Retype the data exactly, skipping any picture in it.

Before and after images
-------

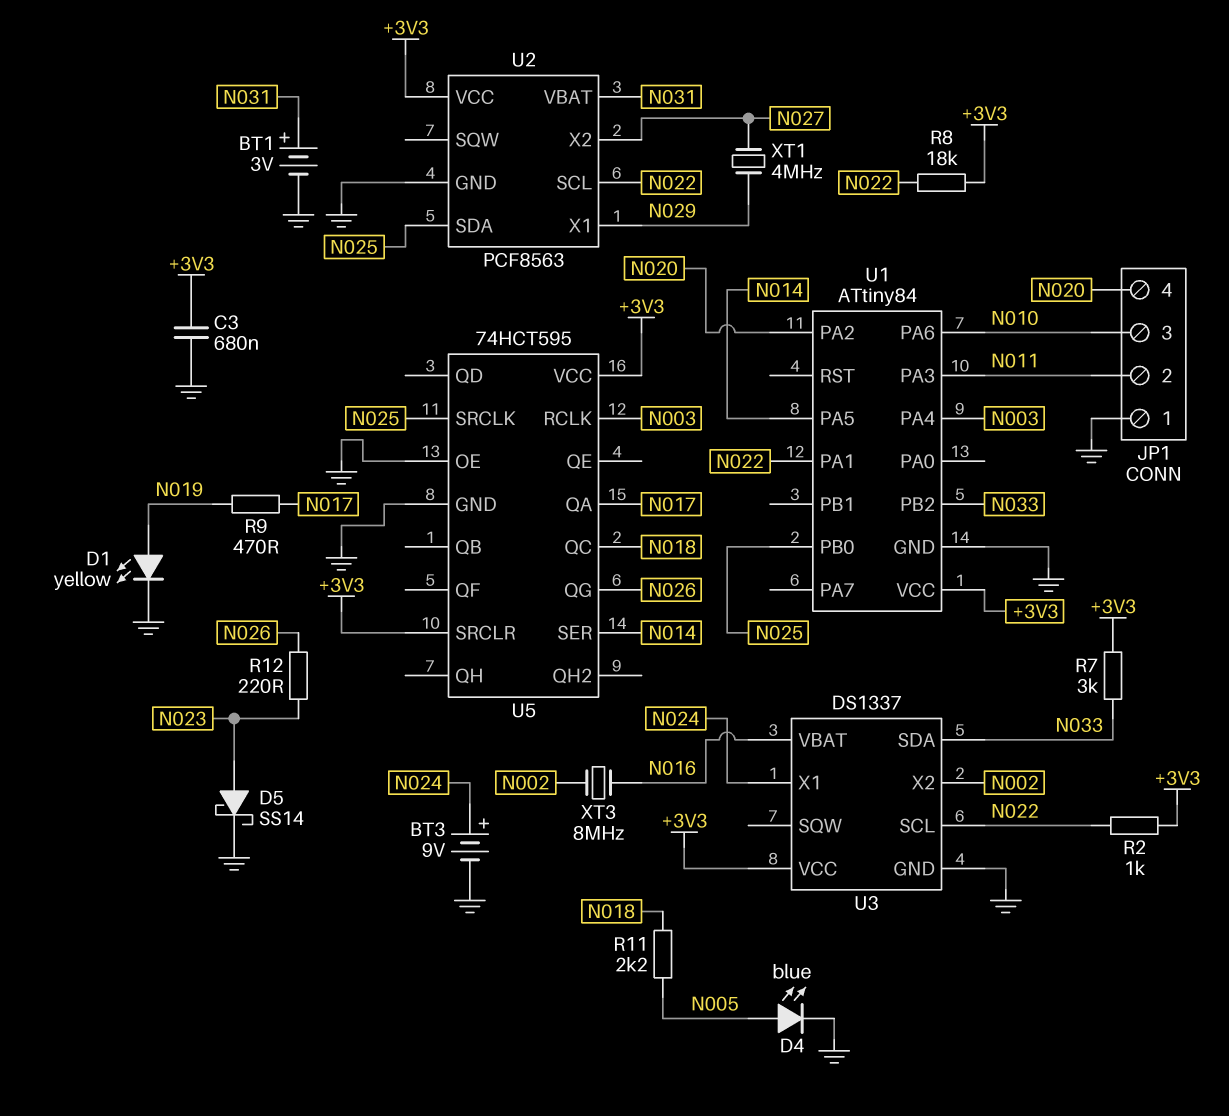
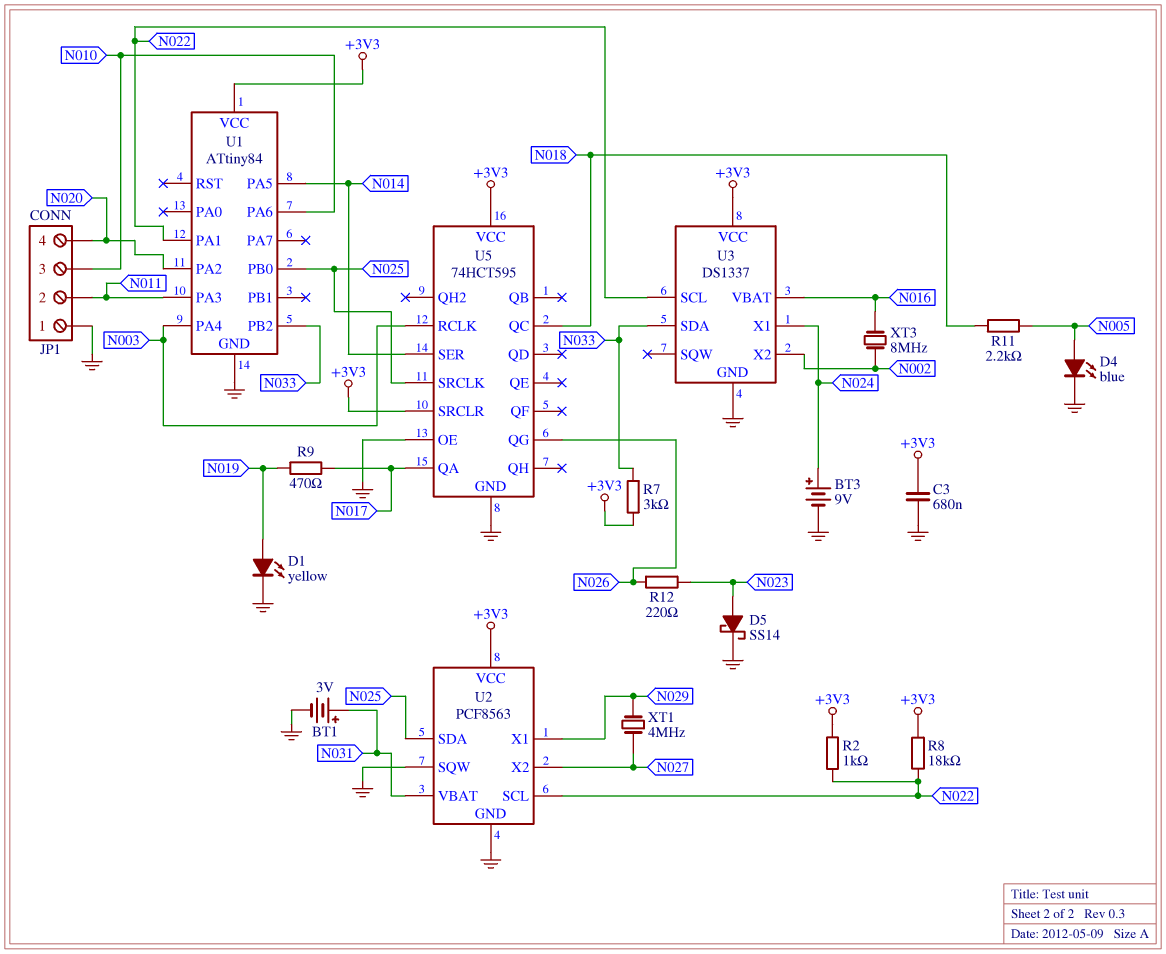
U2 pin SQW: none -> GND

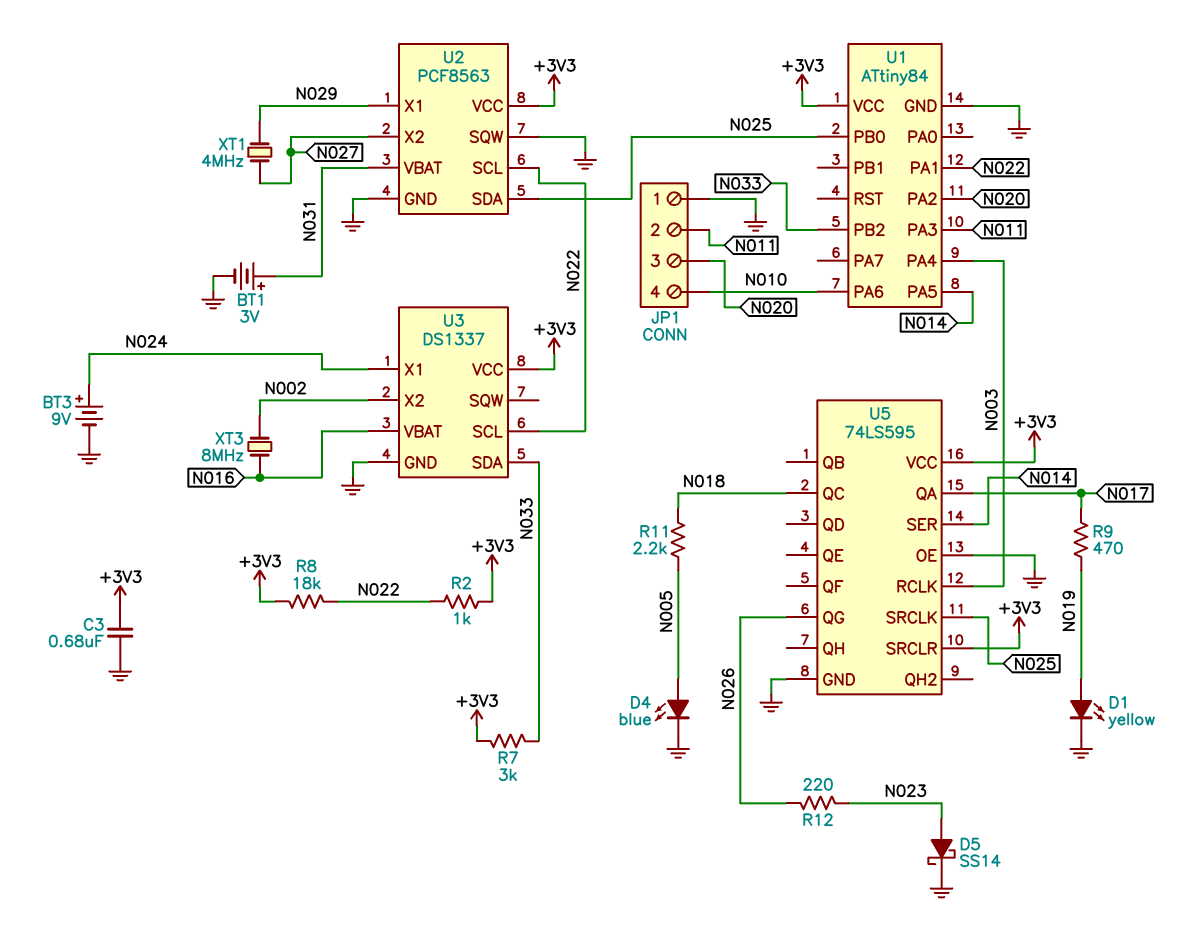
JP1 pin 3: N010 -> N020
JP1 pin 4: N020 -> N010
U5: 74HCT595 -> 74LS595

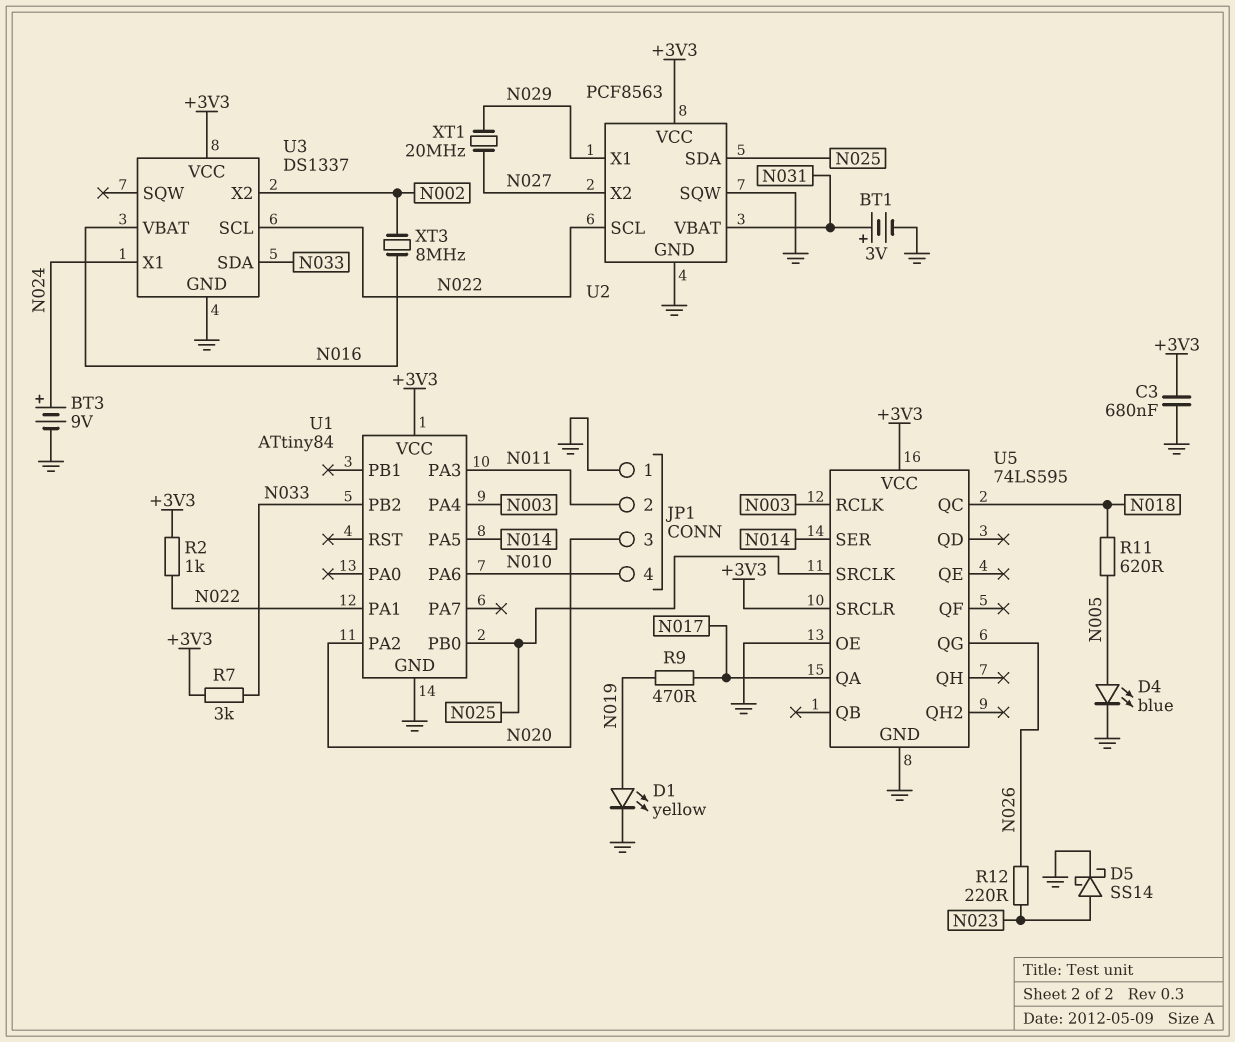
R8: 18k (+3V3, N022) -> none
R11: 2.2k (N005, N018) -> 620 (N005, N018)
XT1: 4MHz (N027, N029) -> 20MHz (N027, N029)

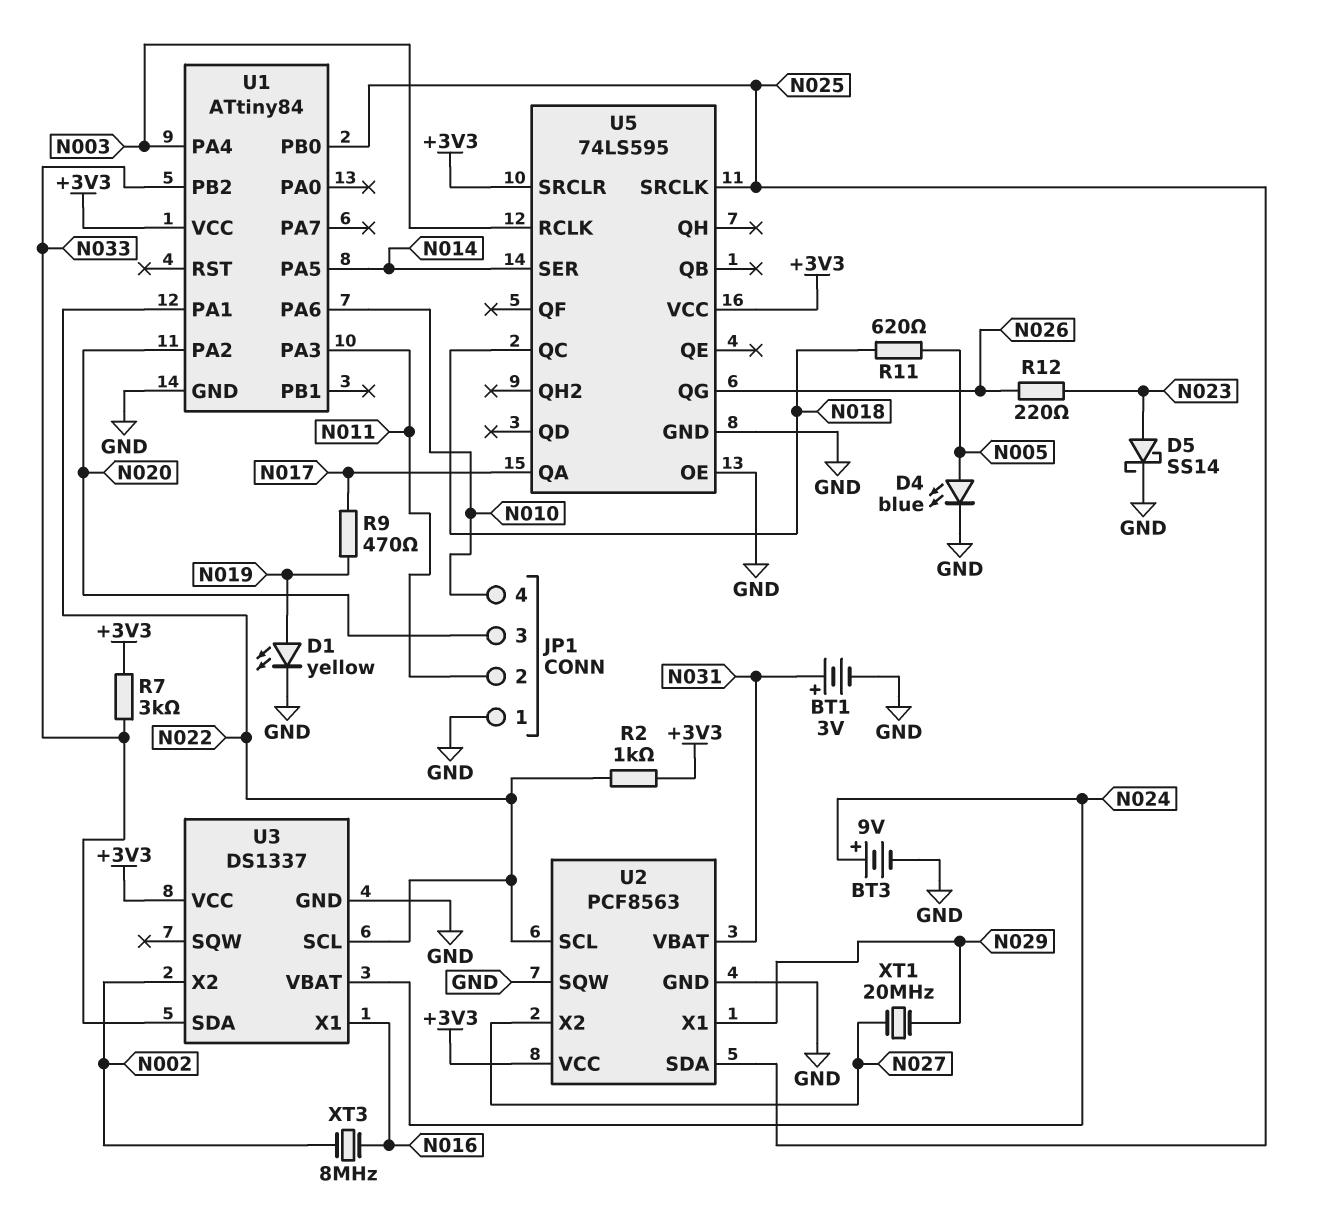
C3: 680nF (+3V3, GND) -> none
U3 pin VBAT: N016 -> N024
U3 pin X1: N024 -> N016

-------

§ **Reply**:
U2 pin SQW: none -> GND

JP1 pin 3: N010 -> N020
JP1 pin 4: N020 -> N010
U5: 74HCT595 -> 74LS595

R8: 18k (+3V3, N022) -> none
R11: 2.2k (N005, N018) -> 620 (N005, N018)
XT1: 4MHz (N027, N029) -> 20MHz (N027, N029)

C3: 680nF (+3V3, GND) -> none
U3 pin VBAT: N016 -> N024
U3 pin X1: N024 -> N016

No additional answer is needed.